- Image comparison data
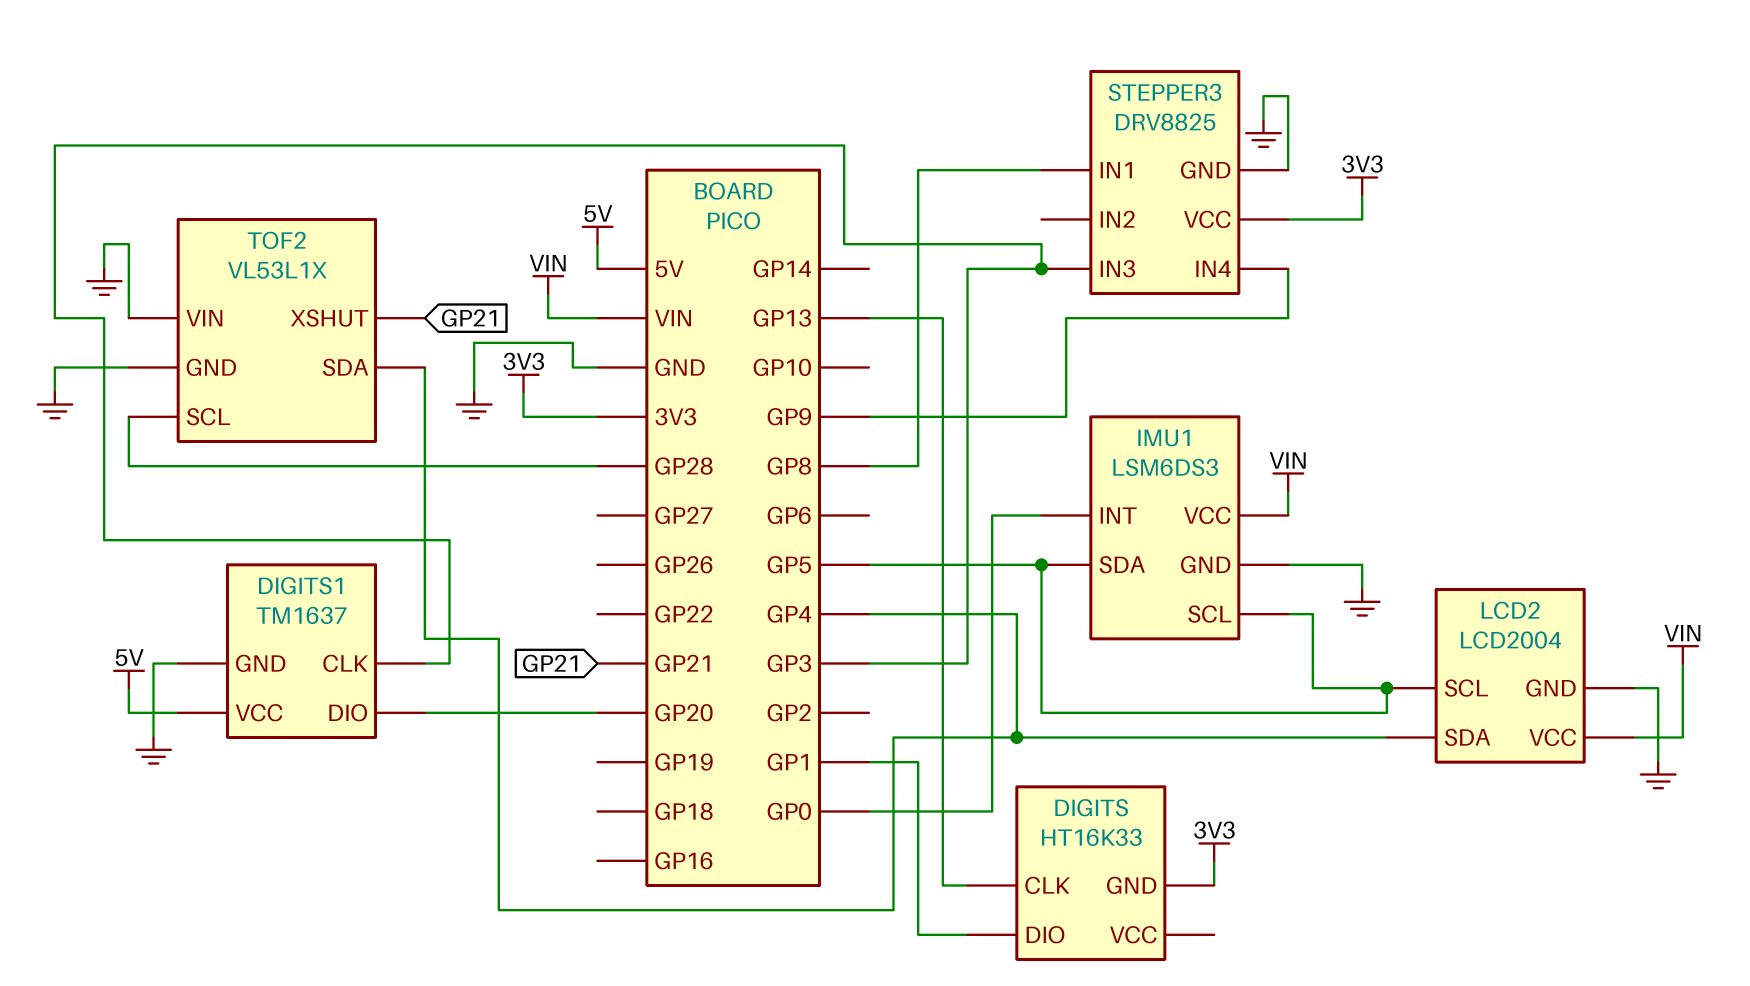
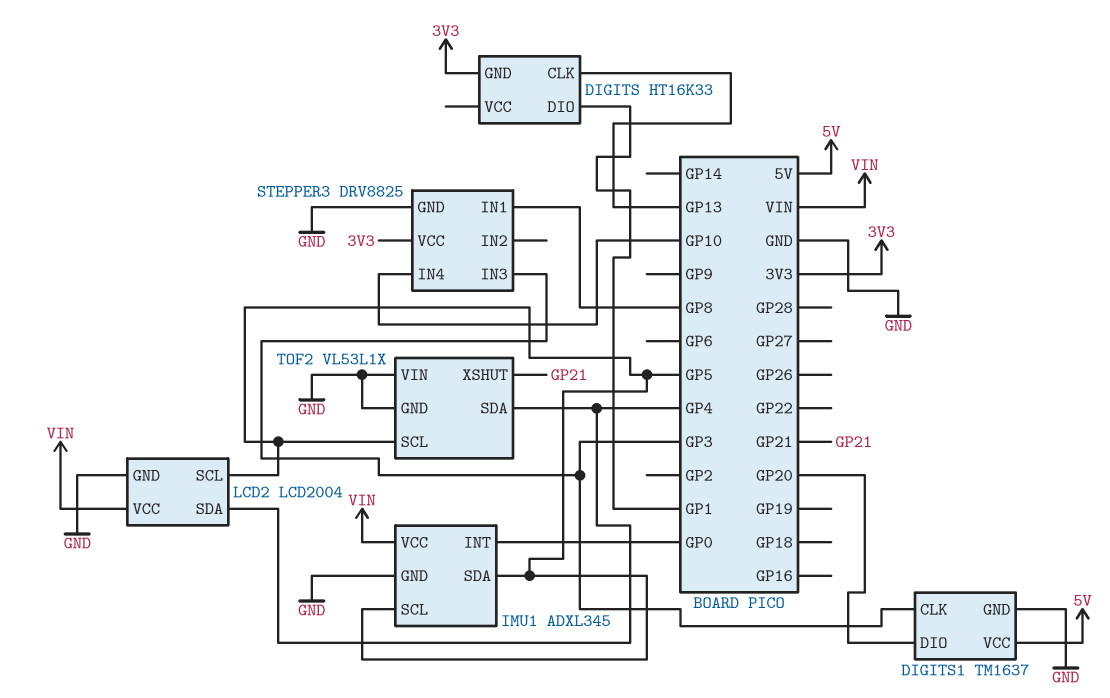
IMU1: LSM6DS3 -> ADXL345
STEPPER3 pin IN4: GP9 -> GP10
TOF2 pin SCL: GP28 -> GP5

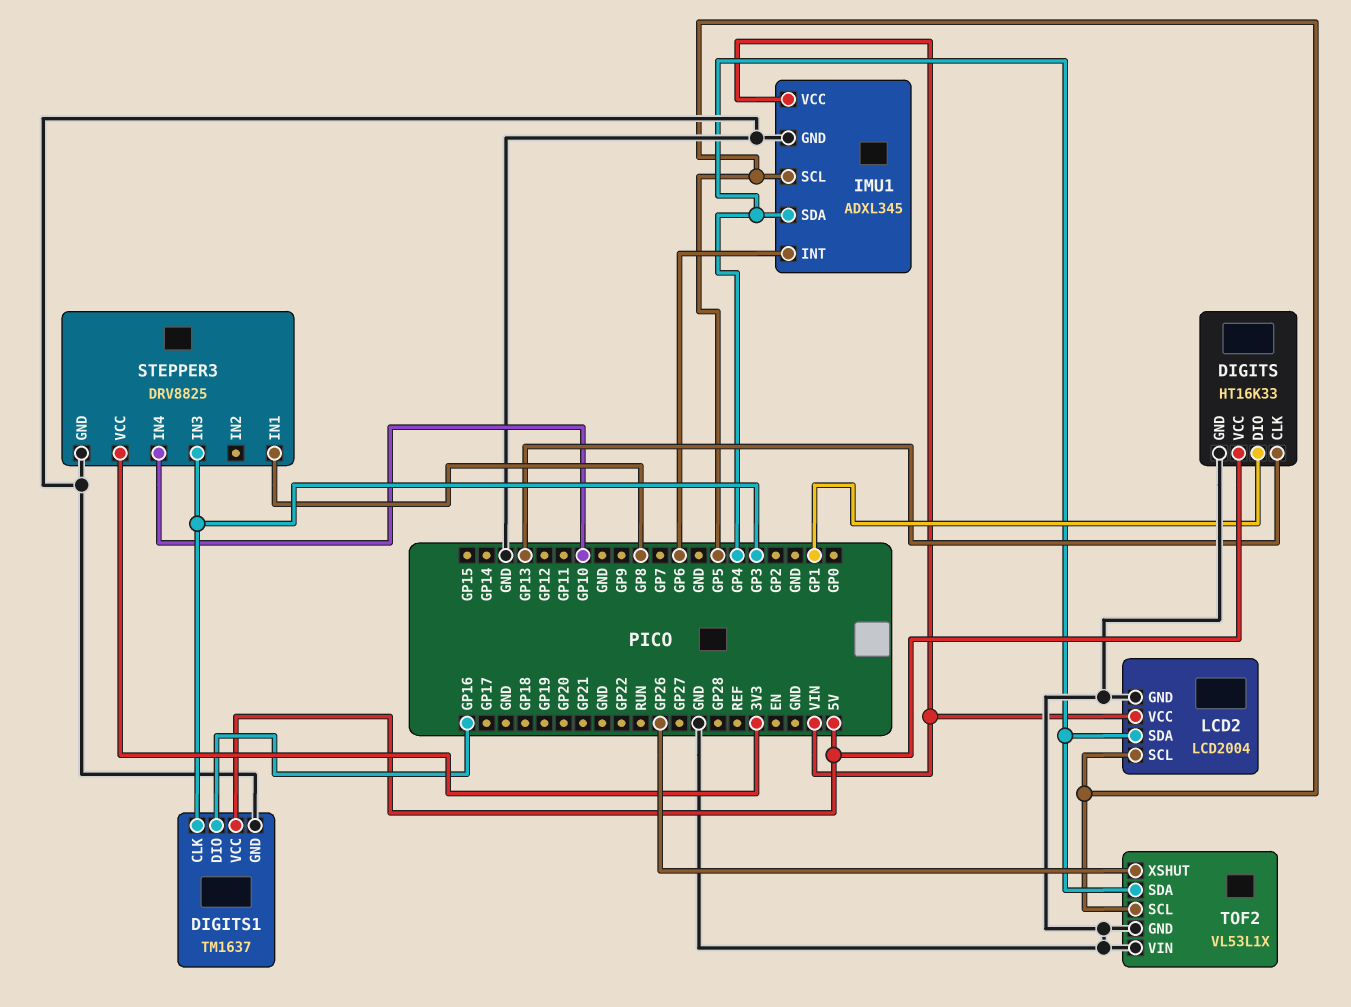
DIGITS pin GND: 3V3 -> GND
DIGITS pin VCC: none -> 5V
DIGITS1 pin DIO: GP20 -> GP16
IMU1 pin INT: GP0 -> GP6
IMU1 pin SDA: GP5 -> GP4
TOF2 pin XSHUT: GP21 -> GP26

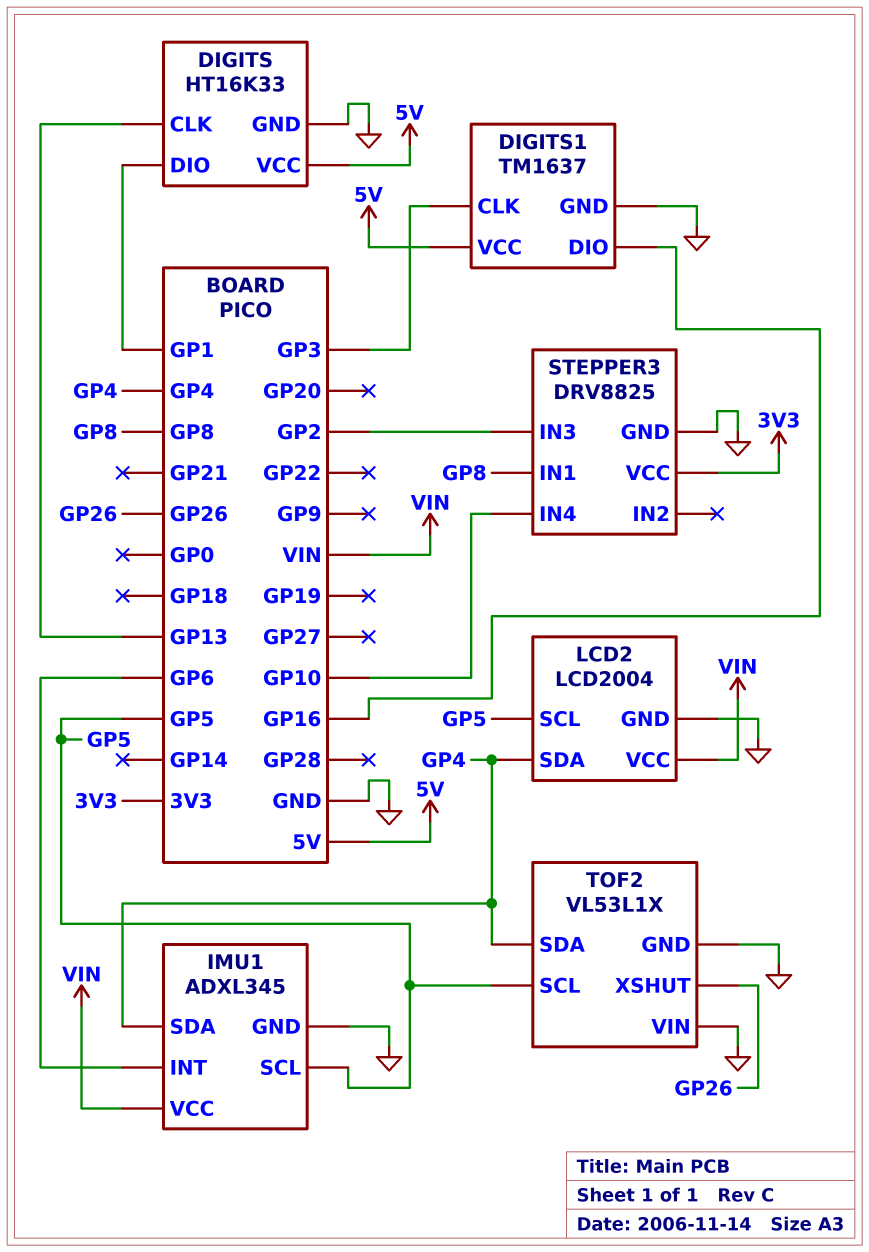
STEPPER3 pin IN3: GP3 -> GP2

- Work instruction
From the first line to the last, set down the records above exactly and skip the pictures.

- Reply to the exercise
IMU1: LSM6DS3 -> ADXL345
STEPPER3 pin IN4: GP9 -> GP10
TOF2 pin SCL: GP28 -> GP5

DIGITS pin GND: 3V3 -> GND
DIGITS pin VCC: none -> 5V
DIGITS1 pin DIO: GP20 -> GP16
IMU1 pin INT: GP0 -> GP6
IMU1 pin SDA: GP5 -> GP4
TOF2 pin XSHUT: GP21 -> GP26

STEPPER3 pin IN3: GP3 -> GP2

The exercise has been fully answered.